INPUT DATA START

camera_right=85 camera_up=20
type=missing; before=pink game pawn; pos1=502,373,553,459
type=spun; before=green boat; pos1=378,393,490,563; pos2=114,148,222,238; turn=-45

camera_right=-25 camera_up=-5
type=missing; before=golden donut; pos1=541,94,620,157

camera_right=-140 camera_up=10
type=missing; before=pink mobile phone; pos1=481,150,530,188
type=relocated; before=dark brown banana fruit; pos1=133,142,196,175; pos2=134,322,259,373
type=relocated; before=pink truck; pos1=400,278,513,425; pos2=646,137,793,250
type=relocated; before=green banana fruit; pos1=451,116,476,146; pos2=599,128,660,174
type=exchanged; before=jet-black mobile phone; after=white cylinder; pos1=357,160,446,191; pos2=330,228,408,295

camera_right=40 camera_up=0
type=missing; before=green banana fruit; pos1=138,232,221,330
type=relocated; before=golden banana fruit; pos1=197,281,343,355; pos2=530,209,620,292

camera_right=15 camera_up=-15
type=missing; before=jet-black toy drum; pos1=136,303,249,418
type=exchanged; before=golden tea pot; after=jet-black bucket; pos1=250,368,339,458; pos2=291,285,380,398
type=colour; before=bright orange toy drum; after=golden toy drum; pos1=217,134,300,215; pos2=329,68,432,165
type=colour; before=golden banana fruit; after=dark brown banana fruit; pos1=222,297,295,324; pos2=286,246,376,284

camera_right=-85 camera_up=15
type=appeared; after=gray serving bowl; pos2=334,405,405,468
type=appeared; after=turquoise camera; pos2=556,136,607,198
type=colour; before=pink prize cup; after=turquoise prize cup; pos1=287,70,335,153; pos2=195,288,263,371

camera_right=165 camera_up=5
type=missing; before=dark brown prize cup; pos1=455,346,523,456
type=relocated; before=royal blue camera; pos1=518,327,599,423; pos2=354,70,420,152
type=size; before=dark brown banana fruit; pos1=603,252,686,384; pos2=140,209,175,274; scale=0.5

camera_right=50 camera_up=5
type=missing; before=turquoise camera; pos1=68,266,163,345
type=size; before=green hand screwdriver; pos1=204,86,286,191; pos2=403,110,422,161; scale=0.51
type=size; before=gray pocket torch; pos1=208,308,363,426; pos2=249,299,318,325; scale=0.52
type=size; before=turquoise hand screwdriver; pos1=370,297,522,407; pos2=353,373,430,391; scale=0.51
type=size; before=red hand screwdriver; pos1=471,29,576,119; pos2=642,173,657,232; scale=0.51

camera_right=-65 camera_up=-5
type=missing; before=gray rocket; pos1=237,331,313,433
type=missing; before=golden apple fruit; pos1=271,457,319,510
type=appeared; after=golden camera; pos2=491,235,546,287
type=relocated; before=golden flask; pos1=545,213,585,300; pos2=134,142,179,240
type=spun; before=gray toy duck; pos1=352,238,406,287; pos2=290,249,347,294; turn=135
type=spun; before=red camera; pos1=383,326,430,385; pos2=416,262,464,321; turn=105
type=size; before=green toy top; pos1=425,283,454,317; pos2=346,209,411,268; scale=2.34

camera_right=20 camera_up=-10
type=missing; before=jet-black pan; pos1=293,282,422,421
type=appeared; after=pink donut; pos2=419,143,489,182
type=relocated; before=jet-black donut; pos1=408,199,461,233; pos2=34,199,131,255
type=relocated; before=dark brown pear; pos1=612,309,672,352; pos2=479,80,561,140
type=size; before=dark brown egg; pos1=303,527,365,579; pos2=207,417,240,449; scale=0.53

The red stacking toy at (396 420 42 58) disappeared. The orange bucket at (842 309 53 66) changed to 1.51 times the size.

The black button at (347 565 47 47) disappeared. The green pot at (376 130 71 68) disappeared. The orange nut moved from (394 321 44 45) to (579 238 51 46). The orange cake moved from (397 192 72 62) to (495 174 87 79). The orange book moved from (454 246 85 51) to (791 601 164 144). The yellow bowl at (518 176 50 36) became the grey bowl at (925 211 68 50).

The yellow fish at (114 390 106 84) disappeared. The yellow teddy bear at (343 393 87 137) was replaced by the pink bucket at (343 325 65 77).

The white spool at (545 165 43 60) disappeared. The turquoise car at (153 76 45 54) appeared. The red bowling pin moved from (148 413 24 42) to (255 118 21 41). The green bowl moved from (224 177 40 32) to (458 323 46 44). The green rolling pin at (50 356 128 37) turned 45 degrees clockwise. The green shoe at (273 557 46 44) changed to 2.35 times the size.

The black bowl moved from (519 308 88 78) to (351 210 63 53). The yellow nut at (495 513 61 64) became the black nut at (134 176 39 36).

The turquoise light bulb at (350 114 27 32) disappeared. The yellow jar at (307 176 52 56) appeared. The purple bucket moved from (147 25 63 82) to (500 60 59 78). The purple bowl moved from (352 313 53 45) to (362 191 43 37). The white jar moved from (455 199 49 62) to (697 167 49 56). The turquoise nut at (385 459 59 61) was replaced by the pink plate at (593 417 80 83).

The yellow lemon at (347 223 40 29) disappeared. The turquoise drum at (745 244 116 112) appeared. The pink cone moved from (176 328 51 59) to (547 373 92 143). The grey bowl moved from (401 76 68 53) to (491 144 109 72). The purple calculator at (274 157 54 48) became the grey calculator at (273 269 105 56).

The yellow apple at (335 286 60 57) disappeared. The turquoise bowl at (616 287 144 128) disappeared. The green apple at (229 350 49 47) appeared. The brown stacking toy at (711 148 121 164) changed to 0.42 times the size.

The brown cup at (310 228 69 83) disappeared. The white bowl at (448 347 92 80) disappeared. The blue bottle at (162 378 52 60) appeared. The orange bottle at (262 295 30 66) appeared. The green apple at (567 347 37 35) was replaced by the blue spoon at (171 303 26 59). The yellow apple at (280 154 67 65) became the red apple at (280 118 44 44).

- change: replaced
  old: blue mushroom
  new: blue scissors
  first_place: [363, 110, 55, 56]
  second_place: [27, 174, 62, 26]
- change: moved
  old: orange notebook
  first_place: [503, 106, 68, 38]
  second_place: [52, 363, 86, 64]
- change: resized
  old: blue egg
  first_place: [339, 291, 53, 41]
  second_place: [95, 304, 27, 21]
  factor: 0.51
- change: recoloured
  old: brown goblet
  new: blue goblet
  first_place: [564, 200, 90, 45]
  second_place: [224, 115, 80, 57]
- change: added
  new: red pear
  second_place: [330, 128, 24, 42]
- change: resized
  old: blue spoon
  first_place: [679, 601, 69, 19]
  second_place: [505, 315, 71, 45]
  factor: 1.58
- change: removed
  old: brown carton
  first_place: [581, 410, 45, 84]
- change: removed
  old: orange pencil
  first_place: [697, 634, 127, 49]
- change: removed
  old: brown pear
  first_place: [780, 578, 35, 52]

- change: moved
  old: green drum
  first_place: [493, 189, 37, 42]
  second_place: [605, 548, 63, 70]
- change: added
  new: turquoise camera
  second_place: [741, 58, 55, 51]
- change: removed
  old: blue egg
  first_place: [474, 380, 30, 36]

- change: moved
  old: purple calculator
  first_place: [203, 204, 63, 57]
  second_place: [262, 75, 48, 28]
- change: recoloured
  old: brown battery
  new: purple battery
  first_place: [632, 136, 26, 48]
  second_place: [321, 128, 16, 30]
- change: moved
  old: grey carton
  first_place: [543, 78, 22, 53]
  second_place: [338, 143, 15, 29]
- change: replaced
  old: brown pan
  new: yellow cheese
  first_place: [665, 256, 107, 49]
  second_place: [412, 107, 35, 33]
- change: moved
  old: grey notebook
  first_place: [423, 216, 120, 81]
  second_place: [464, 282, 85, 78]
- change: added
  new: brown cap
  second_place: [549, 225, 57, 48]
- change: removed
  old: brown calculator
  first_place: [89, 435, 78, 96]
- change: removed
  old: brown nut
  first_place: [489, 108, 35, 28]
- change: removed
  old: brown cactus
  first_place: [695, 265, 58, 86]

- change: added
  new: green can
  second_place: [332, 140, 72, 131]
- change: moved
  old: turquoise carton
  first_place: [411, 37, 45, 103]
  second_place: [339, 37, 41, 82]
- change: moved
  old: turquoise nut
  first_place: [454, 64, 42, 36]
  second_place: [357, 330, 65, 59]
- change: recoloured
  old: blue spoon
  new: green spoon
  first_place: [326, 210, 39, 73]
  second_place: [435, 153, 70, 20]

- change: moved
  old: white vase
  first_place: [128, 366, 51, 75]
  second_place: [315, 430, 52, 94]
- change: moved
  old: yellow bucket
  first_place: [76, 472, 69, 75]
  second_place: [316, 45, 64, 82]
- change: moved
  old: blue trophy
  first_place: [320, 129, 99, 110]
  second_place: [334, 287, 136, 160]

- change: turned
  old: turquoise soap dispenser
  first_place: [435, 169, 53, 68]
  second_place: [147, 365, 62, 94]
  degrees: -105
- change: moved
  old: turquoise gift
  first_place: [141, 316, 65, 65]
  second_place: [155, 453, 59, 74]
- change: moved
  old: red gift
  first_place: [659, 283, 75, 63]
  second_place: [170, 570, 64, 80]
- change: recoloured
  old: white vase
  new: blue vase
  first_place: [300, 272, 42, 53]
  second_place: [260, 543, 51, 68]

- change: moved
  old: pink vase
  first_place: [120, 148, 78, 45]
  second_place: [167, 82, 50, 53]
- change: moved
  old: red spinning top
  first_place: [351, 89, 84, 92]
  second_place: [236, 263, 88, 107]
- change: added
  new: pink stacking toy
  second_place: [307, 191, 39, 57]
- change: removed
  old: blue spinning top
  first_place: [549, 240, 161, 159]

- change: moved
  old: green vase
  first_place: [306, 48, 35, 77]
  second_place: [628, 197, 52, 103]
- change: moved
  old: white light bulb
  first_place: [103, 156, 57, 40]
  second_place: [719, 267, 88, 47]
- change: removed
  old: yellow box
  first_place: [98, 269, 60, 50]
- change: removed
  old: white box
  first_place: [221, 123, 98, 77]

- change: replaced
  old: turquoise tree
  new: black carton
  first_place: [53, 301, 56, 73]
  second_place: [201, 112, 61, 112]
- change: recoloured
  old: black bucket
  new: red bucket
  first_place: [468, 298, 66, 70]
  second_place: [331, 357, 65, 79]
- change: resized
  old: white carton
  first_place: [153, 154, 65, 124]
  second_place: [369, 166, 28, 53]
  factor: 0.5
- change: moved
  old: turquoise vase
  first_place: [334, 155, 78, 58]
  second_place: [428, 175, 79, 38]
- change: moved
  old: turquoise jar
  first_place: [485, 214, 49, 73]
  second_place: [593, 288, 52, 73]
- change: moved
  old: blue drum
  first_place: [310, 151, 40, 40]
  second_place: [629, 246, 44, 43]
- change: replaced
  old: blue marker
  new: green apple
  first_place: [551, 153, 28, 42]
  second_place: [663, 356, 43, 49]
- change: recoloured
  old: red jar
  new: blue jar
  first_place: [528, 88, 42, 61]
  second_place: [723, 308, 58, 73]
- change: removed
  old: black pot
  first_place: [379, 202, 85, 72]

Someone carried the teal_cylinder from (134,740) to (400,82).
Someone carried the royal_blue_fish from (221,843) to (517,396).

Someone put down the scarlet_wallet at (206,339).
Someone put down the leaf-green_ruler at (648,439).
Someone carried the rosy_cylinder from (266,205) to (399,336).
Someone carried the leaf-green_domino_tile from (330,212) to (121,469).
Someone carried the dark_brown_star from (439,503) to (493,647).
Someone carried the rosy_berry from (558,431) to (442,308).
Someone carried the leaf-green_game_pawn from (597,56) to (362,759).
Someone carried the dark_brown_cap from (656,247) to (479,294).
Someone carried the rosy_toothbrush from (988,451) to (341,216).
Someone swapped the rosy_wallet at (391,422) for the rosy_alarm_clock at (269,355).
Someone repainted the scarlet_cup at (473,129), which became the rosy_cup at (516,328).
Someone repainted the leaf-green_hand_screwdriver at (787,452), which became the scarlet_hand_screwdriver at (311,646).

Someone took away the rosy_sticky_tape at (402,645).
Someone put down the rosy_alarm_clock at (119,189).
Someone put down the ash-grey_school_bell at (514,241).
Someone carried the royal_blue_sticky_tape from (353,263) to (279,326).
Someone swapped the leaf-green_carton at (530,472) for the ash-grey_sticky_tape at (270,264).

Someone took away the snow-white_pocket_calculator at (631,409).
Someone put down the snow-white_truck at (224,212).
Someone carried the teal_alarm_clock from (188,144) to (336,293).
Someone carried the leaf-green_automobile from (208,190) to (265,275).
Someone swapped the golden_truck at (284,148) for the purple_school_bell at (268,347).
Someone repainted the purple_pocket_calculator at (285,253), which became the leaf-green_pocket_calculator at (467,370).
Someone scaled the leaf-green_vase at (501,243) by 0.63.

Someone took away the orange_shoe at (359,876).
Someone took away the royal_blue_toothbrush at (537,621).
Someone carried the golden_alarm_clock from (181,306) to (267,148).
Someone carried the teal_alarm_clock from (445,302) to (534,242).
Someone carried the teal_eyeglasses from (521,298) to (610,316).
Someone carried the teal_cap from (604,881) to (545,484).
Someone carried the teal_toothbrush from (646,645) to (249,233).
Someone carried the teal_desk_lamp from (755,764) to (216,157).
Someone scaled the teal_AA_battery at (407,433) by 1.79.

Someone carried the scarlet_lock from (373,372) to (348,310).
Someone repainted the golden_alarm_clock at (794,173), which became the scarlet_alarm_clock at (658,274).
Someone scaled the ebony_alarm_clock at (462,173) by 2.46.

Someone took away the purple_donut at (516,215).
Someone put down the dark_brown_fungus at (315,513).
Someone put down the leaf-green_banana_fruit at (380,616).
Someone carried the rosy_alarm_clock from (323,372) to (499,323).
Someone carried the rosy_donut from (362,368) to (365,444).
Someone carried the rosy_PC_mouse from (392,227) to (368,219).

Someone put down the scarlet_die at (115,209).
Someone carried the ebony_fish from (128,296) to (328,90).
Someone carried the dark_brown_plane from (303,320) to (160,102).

INPUT DATA END

■ **TASK PROMPT**: In the data above, start at the line that has "old: brown pear", stop after the line that has "first_place: [489, 108, 35, 28]", and print every line in between exactly as it stands.

■ **TASK RESPONSE**:
  old: brown pear
  first_place: [780, 578, 35, 52]

- change: moved
  old: green drum
  first_place: [493, 189, 37, 42]
  second_place: [605, 548, 63, 70]
- change: added
  new: turquoise camera
  second_place: [741, 58, 55, 51]
- change: removed
  old: blue egg
  first_place: [474, 380, 30, 36]

- change: moved
  old: purple calculator
  first_place: [203, 204, 63, 57]
  second_place: [262, 75, 48, 28]
- change: recoloured
  old: brown battery
  new: purple battery
  first_place: [632, 136, 26, 48]
  second_place: [321, 128, 16, 30]
- change: moved
  old: grey carton
  first_place: [543, 78, 22, 53]
  second_place: [338, 143, 15, 29]
- change: replaced
  old: brown pan
  new: yellow cheese
  first_place: [665, 256, 107, 49]
  second_place: [412, 107, 35, 33]
- change: moved
  old: grey notebook
  first_place: [423, 216, 120, 81]
  second_place: [464, 282, 85, 78]
- change: added
  new: brown cap
  second_place: [549, 225, 57, 48]
- change: removed
  old: brown calculator
  first_place: [89, 435, 78, 96]
- change: removed
  old: brown nut
  first_place: [489, 108, 35, 28]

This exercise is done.